▸ **THE PROBLEM**
No pictures, nothing altered: return the data below.

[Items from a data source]
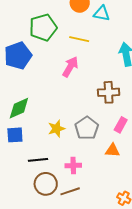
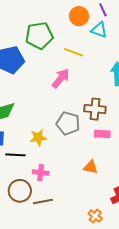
pink rectangle: (121, 125) -> (102, 134), moved, turned 56
gray pentagon: (87, 128) -> (68, 123), moved, turned -30
black line: (38, 160) -> (15, 155), moved
pink cross: (73, 165) -> (41, 173), moved

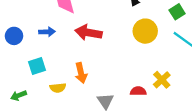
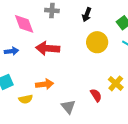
orange arrow: (81, 73) -> (45, 84), turned -78
red semicircle: (138, 91) -> (96, 95), turned 64

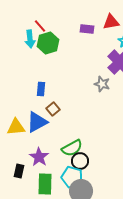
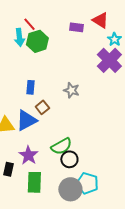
red triangle: (111, 22) -> (100, 20), turned 42
gray star: (102, 84) -> (71, 90), moved
cyan pentagon: (72, 177) -> (87, 183), moved

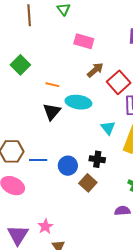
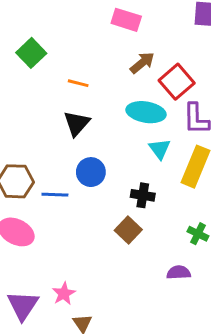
cyan ellipse: (78, 102) -> (146, 112), moved
blue circle: (68, 166) -> (91, 172), moved

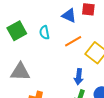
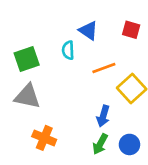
blue triangle: (69, 16) -> (88, 30), moved
green square: (17, 31) -> (27, 59), moved

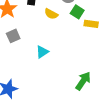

▸ **RESPONSE TO THE EXERCISE**
pink rectangle: (121, 125) -> (102, 134), moved, turned 56
gray pentagon: (87, 128) -> (68, 123), moved, turned -30
black line: (38, 160) -> (15, 155), moved
pink cross: (73, 165) -> (41, 173), moved

orange arrow: (81, 73) -> (45, 84), turned -78
red semicircle: (138, 91) -> (96, 95), turned 64

red triangle: (111, 22) -> (100, 20), turned 42
gray star: (102, 84) -> (71, 90), moved
cyan pentagon: (72, 177) -> (87, 183), moved

cyan ellipse: (78, 102) -> (146, 112), moved
blue circle: (68, 166) -> (91, 172), moved

blue triangle: (69, 16) -> (88, 30), moved
green square: (17, 31) -> (27, 59), moved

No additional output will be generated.